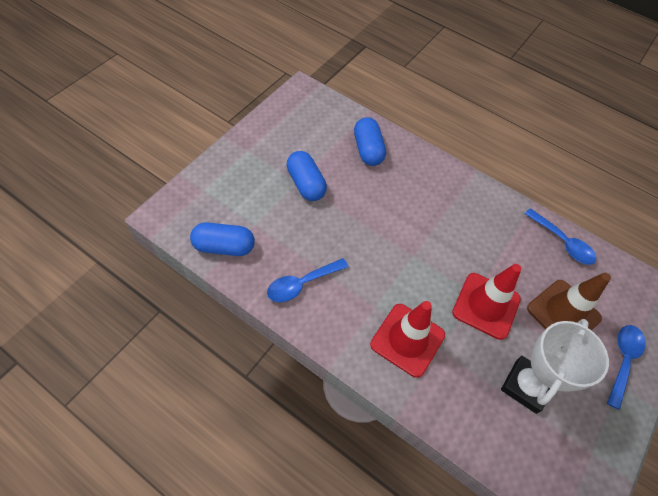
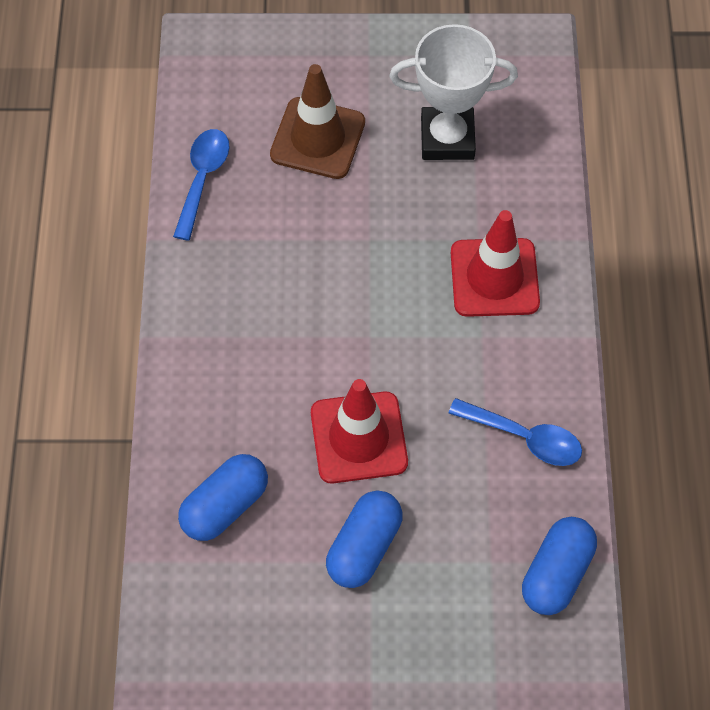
camera: 120 degrees left, 5 degrees up
(224, 247) = (556, 573): blue capsule -> blue capsule turned 60 degrees clockwise
(486, 305) = (376, 220): red traffic cone -> red traffic cone (359, 437)
(623, 360) = (333, 62): blue spoon -> none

| Work required |
Collect the lines of the data that carry the word "degrees".

| Solution |
camera: 120 degrees left, 5 degrees up
(224, 247) = (556, 573): blue capsule -> blue capsule turned 60 degrees clockwise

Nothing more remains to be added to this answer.